- Your instructions
Your response should contain exactly the lines running from the one with "missing,grey stick of" to the end of the data below, both included, and no pictures.
START Excerpted records
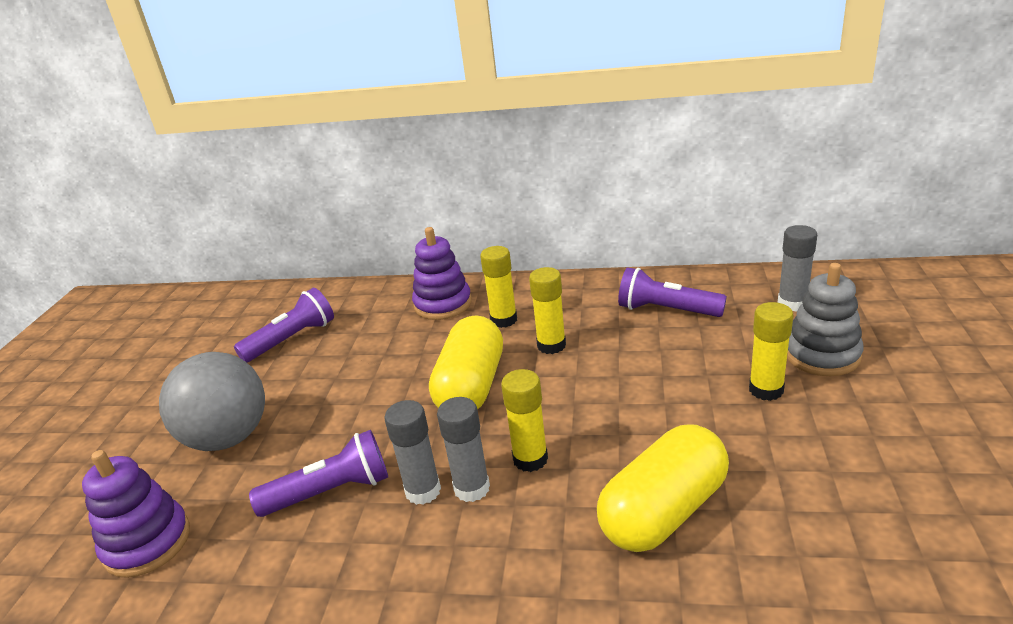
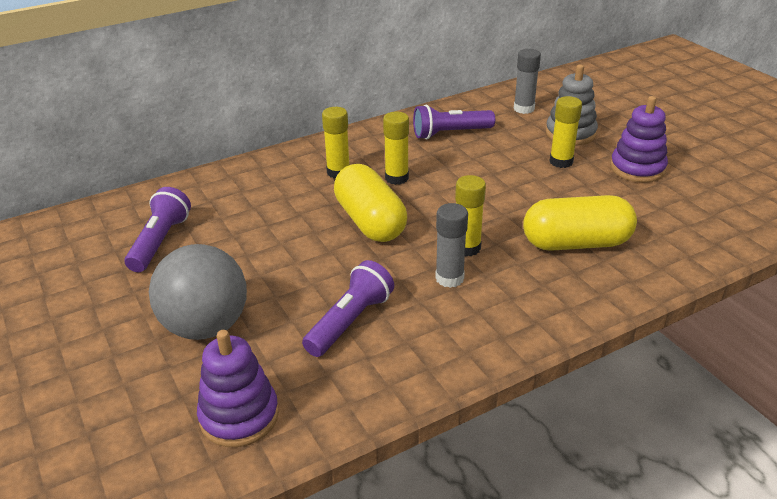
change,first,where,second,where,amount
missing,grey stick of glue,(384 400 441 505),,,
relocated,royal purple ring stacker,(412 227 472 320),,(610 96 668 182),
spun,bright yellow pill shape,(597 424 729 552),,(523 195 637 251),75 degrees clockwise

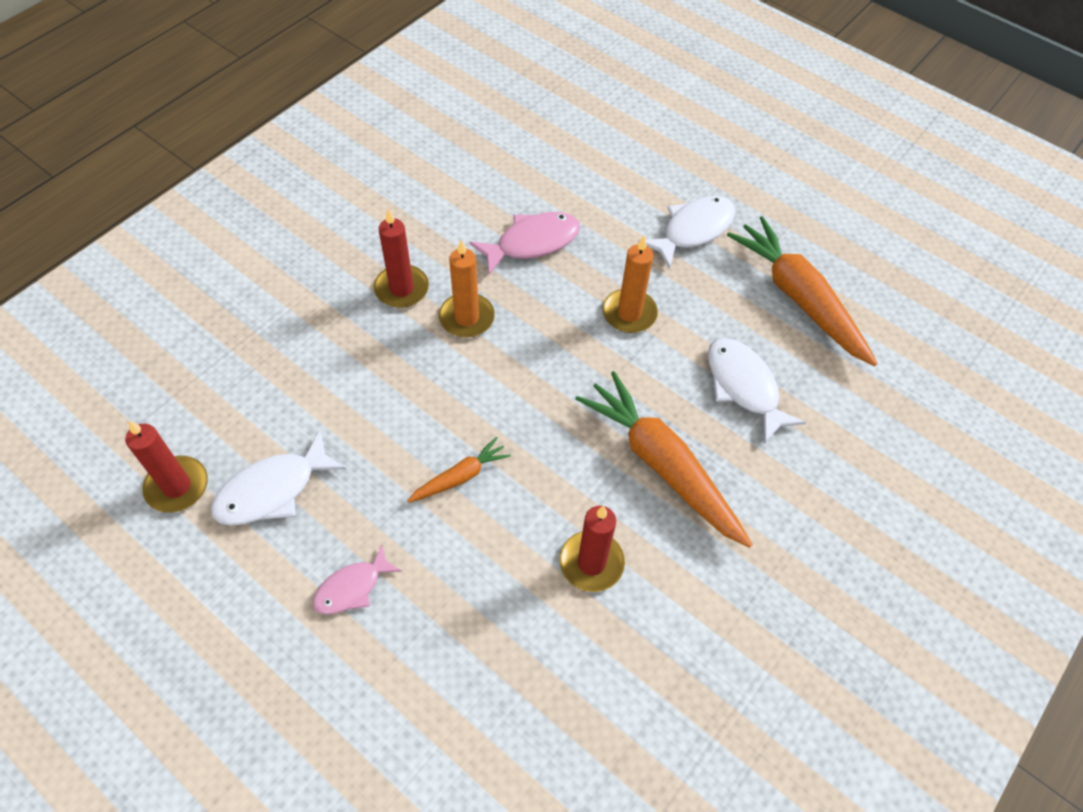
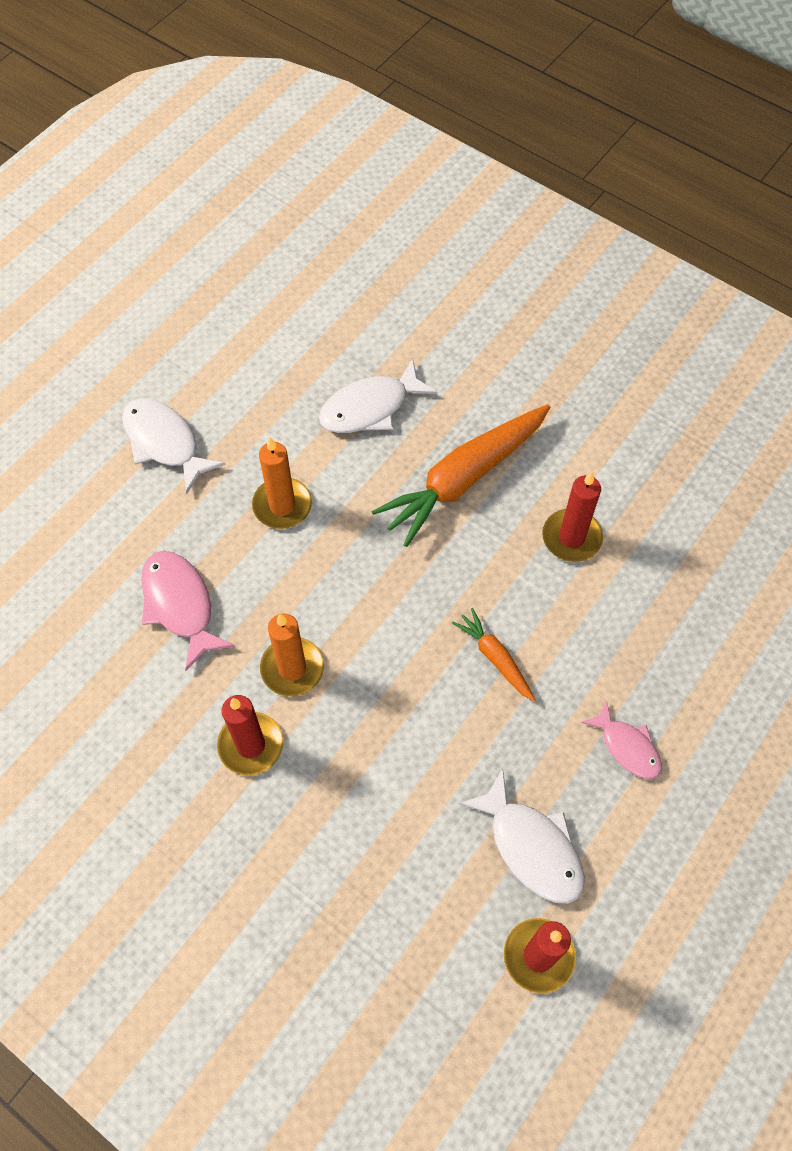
change,first,where,second,where,amount
missing,bright orange carrot,(727 216 878 366),,,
END Excerpted records
- Solution for this problem
missing,grey stick of glue,(384 400 441 505),,,
relocated,royal purple ring stacker,(412 227 472 320),,(610 96 668 182),
spun,bright yellow pill shape,(597 424 729 552),,(523 195 637 251),75 degrees clockwise

change,first,where,second,where,amount
missing,bright orange carrot,(727 216 878 366),,,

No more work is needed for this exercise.